EXERCISE BRIEF: For the data below, restate word for word only the lines from the line containing "(386, 97) = (650, 221): red book -> none" through the line containing "(528, 471) = (57, 314): white", both ends included.

GIVEN INFORMATION:
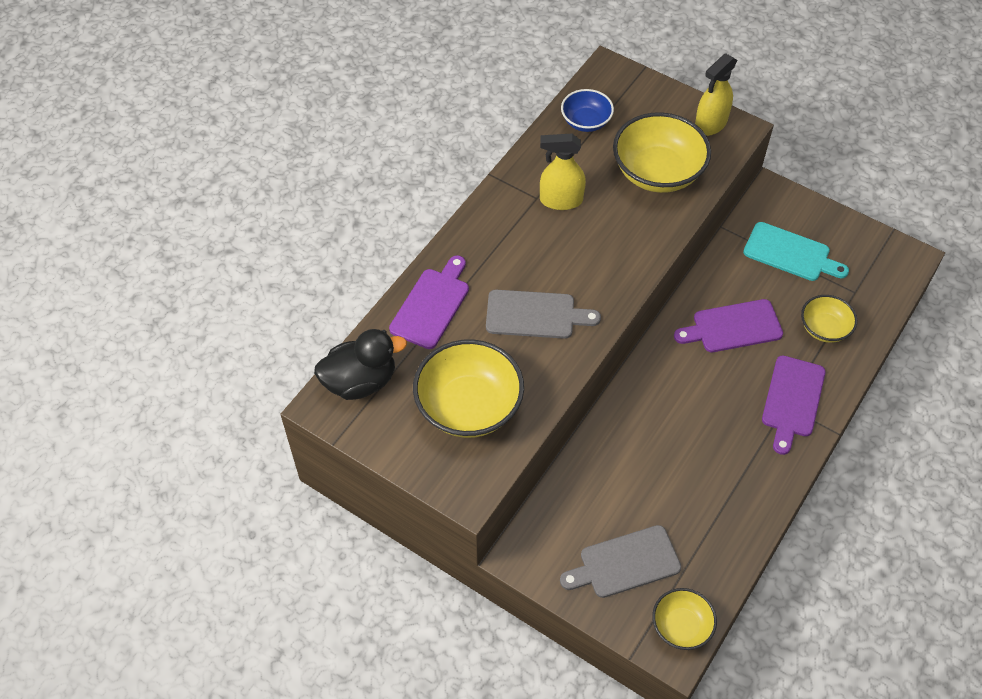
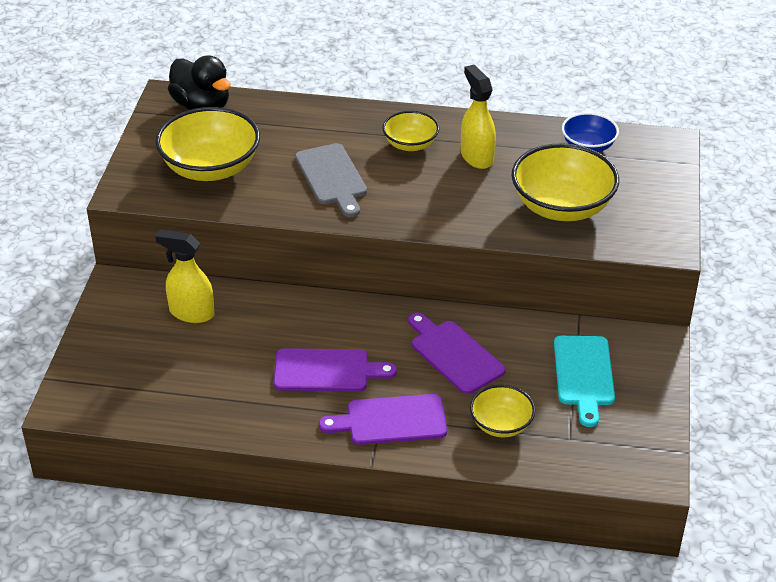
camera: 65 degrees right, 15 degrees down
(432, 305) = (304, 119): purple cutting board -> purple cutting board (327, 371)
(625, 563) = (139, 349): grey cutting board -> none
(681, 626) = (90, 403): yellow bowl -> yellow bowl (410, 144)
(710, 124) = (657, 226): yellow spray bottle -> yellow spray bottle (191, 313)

--

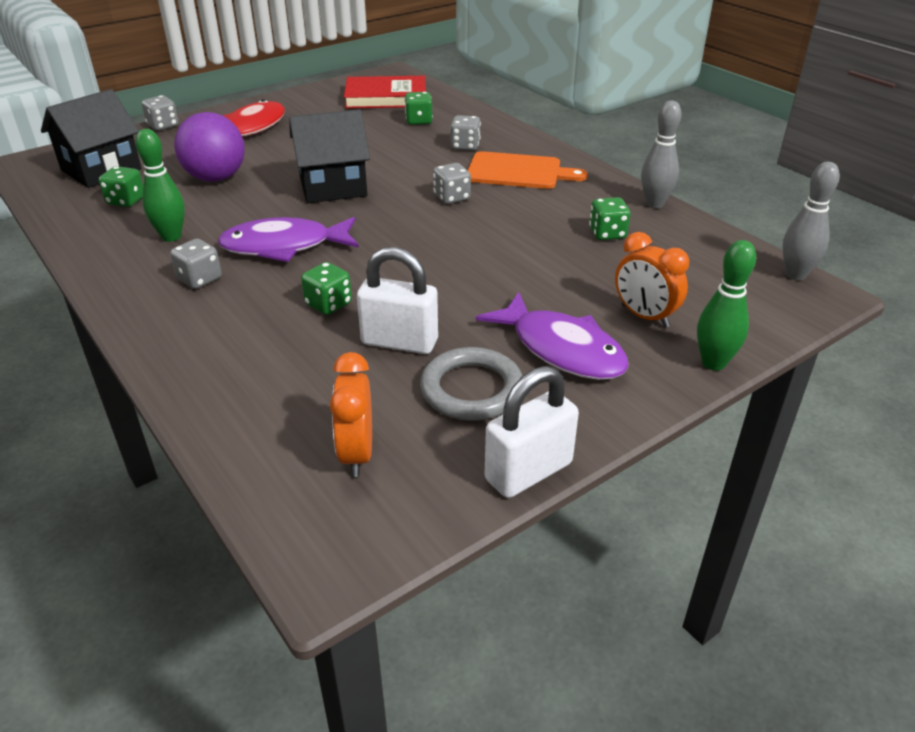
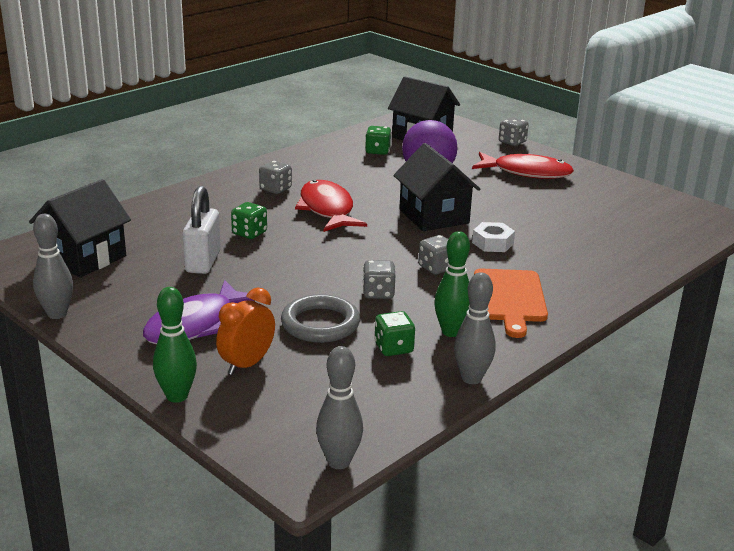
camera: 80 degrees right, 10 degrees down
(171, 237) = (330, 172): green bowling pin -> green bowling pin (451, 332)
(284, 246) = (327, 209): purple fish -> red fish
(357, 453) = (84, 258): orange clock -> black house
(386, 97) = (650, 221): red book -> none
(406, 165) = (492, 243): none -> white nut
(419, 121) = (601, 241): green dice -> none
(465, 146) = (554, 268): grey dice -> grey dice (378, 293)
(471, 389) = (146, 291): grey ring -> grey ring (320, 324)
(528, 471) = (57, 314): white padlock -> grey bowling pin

SOLUTION TO THE PROBLEM:
(386, 97) = (650, 221): red book -> none
(406, 165) = (492, 243): none -> white nut
(419, 121) = (601, 241): green dice -> none
(465, 146) = (554, 268): grey dice -> grey dice (378, 293)
(471, 389) = (146, 291): grey ring -> grey ring (320, 324)
(528, 471) = (57, 314): white padlock -> grey bowling pin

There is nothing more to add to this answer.